» **Data for processing**:
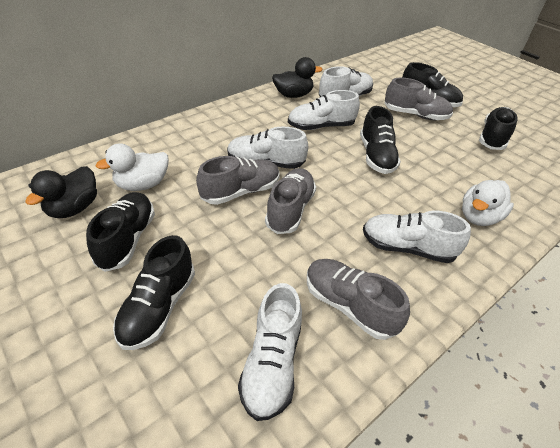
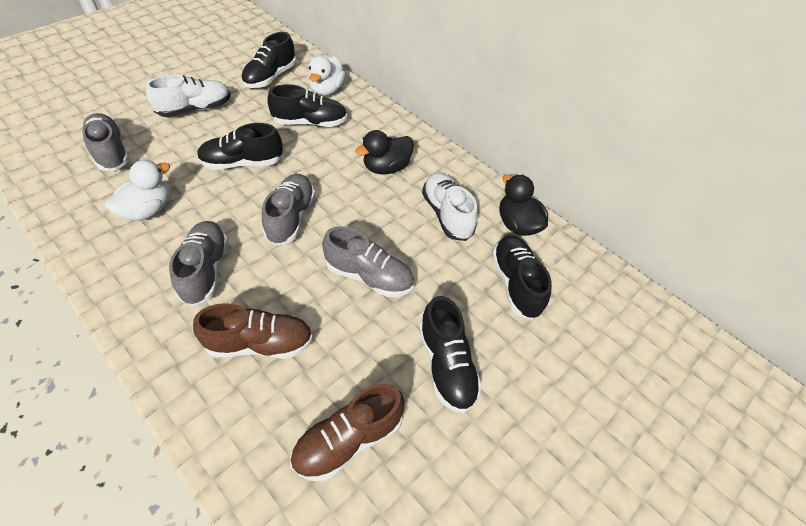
brown shoe: 0 -> 2
white shoe: 5 -> 2

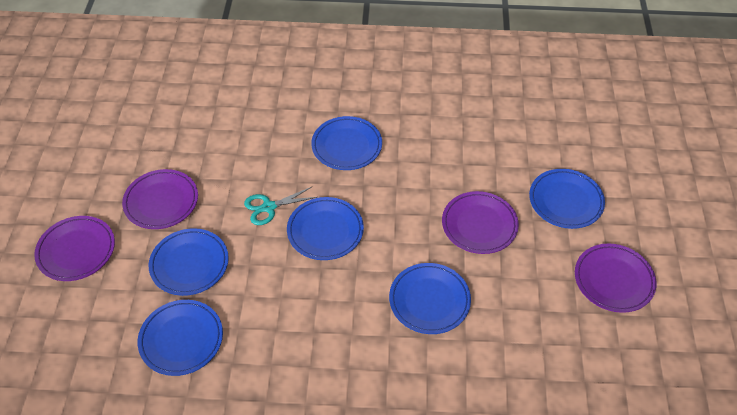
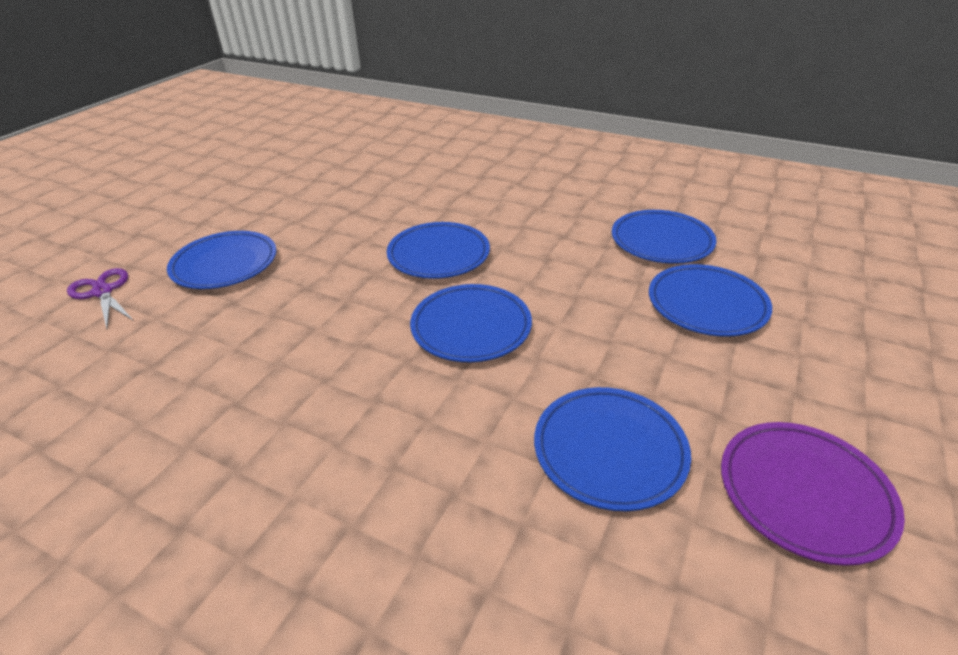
purple plate: 4 -> 1
purple scissors: 0 -> 1
turquoise scissors: 1 -> 0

» **Problem to solve**: For the string "scissors", give the number of lines in the records that contain it and nothing besides.

» **Answer space**: 2